-- Data to examine follows --
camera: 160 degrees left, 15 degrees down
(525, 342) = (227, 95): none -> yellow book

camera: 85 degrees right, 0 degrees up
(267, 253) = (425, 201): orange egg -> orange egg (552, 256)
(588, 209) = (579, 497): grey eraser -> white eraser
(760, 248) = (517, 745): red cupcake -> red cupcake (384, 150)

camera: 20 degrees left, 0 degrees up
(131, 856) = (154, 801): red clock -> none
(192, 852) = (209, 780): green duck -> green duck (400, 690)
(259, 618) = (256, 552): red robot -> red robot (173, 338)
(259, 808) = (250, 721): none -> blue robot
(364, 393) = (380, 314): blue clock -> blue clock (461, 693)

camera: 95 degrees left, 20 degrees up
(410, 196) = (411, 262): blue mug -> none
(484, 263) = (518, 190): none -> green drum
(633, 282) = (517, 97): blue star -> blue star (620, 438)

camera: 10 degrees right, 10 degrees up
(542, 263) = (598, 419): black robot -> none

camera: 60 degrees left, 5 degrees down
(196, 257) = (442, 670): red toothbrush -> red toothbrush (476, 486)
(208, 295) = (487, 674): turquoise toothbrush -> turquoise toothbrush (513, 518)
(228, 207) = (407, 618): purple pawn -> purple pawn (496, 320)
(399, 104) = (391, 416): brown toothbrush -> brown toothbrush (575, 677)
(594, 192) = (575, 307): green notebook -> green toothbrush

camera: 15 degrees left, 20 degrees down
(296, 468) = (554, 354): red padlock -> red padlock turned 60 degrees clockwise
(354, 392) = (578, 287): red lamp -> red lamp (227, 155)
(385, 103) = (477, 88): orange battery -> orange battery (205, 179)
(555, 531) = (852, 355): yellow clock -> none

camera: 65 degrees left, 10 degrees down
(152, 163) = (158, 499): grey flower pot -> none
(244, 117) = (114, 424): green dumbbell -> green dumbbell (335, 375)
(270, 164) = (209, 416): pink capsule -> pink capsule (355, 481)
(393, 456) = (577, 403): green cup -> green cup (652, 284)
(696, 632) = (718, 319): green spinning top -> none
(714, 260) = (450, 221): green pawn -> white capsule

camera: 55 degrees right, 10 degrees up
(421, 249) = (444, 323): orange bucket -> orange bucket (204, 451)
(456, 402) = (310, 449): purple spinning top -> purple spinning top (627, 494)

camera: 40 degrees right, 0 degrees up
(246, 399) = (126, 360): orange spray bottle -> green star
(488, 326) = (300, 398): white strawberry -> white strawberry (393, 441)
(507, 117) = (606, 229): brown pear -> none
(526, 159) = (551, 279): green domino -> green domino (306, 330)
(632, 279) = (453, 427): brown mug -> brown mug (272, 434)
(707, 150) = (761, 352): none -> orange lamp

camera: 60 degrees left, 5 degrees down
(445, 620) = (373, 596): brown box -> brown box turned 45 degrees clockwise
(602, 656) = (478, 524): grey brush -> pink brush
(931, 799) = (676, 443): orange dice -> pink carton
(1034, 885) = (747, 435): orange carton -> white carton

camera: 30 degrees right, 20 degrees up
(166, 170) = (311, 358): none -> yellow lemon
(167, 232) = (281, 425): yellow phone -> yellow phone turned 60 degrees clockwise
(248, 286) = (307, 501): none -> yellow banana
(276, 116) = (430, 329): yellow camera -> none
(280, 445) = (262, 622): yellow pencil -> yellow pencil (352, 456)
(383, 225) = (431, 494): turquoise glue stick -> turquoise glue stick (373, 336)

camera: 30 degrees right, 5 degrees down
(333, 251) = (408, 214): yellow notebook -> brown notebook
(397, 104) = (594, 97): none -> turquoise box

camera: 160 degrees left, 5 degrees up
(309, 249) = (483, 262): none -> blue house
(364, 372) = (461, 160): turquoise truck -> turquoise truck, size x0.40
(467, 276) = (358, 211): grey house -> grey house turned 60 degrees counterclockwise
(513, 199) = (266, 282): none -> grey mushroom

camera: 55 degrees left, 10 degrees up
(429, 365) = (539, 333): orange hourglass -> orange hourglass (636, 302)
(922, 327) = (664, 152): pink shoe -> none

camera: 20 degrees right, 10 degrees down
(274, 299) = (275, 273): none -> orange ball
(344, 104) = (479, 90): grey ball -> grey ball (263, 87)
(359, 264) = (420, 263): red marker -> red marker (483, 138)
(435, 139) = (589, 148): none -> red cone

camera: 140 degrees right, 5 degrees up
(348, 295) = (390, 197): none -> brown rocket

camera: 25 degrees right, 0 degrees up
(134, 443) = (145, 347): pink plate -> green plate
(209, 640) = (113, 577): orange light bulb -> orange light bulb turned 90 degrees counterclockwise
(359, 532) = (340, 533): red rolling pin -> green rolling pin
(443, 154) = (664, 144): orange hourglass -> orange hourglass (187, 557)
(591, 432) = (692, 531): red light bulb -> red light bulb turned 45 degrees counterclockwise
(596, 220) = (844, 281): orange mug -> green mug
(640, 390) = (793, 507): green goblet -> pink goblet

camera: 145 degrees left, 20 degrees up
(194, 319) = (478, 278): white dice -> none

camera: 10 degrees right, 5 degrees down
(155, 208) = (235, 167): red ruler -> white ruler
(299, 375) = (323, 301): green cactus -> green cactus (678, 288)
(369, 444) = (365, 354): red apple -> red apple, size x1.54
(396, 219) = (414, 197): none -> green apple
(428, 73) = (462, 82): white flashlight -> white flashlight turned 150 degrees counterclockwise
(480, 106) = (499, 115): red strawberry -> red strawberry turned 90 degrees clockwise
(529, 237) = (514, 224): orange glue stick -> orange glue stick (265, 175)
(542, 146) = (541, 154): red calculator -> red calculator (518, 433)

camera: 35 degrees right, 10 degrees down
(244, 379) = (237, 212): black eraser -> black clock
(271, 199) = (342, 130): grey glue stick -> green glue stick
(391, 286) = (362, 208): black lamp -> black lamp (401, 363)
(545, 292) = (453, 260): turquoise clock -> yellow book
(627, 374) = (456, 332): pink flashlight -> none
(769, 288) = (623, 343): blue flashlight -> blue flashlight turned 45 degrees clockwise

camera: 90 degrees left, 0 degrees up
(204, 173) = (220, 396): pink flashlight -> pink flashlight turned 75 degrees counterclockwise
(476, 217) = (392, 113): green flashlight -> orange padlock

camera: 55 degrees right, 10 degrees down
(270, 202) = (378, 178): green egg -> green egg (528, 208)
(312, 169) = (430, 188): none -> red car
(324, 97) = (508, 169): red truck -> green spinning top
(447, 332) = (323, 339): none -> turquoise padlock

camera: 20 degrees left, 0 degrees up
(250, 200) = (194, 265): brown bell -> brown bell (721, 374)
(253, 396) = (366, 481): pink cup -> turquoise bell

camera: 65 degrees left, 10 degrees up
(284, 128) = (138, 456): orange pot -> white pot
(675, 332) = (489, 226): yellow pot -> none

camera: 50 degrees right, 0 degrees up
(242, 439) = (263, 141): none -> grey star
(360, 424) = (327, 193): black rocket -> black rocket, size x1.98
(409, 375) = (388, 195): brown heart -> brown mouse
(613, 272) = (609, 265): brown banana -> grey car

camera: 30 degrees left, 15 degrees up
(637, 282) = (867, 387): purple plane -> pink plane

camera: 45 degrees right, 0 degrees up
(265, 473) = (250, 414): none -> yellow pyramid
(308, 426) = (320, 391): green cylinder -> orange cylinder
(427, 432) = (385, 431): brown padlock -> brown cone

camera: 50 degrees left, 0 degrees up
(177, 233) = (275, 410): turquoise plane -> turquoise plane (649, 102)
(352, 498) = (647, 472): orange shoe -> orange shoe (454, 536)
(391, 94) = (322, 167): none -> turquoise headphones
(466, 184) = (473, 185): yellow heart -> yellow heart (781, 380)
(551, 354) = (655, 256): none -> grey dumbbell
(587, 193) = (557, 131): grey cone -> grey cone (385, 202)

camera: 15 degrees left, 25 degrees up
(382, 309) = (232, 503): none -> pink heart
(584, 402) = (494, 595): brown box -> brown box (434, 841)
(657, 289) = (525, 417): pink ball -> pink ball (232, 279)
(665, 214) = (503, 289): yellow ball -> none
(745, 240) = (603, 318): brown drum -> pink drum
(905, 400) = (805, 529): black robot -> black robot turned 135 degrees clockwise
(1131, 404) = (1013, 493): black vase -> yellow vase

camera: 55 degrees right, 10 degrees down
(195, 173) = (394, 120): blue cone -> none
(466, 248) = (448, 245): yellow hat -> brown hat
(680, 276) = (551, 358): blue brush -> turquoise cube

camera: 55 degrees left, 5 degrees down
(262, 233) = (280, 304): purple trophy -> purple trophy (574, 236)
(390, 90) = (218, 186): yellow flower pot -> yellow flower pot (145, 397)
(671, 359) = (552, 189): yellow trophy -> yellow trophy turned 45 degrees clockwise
-- Data to examine concluded --
§ **Problem requirements**:
Check each line of the data above, and please copy the ones in which the string "grey" occurs.

§ **Expected answer**:
(588, 209) = (579, 497): grey eraser -> white eraser
(152, 163) = (158, 499): grey flower pot -> none
(602, 656) = (478, 524): grey brush -> pink brush
(467, 276) = (358, 211): grey house -> grey house turned 60 degrees counterclockwise
(513, 199) = (266, 282): none -> grey mushroom
(344, 104) = (479, 90): grey ball -> grey ball (263, 87)
(271, 199) = (342, 130): grey glue stick -> green glue stick
(242, 439) = (263, 141): none -> grey star
(613, 272) = (609, 265): brown banana -> grey car
(551, 354) = (655, 256): none -> grey dumbbell
(587, 193) = (557, 131): grey cone -> grey cone (385, 202)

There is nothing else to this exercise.